• [WHAT IS REQUIRED]: In the listing below, locate the lines that hold the string "white". Copy those lines.

• [INPUT DATA]:
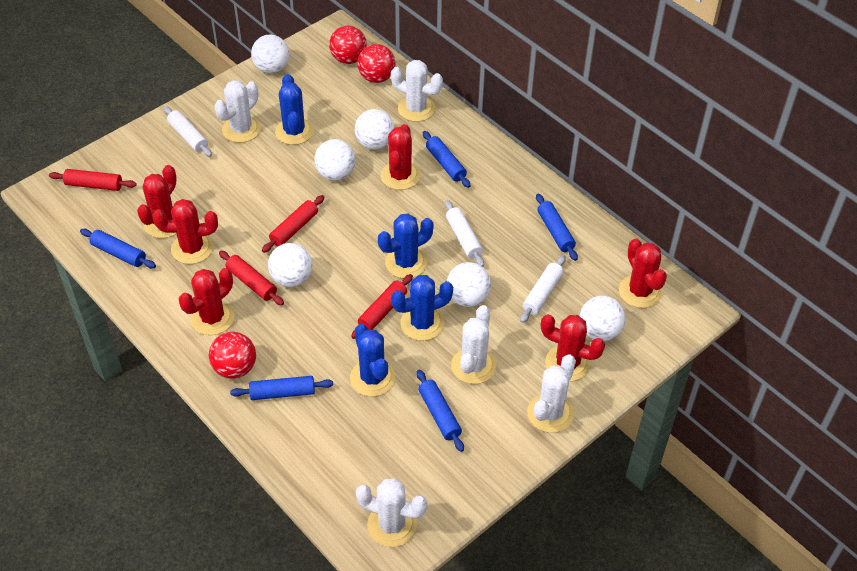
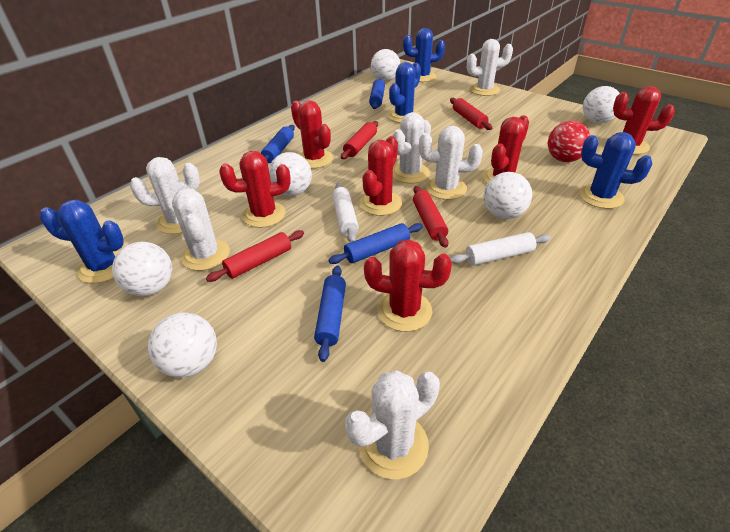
blue rolling pin: 5 -> 4
red ball: 3 -> 1
white cactus: 5 -> 6
white rolling pin: 3 -> 2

• [REPLY]:
white cactus: 5 -> 6
white rolling pin: 3 -> 2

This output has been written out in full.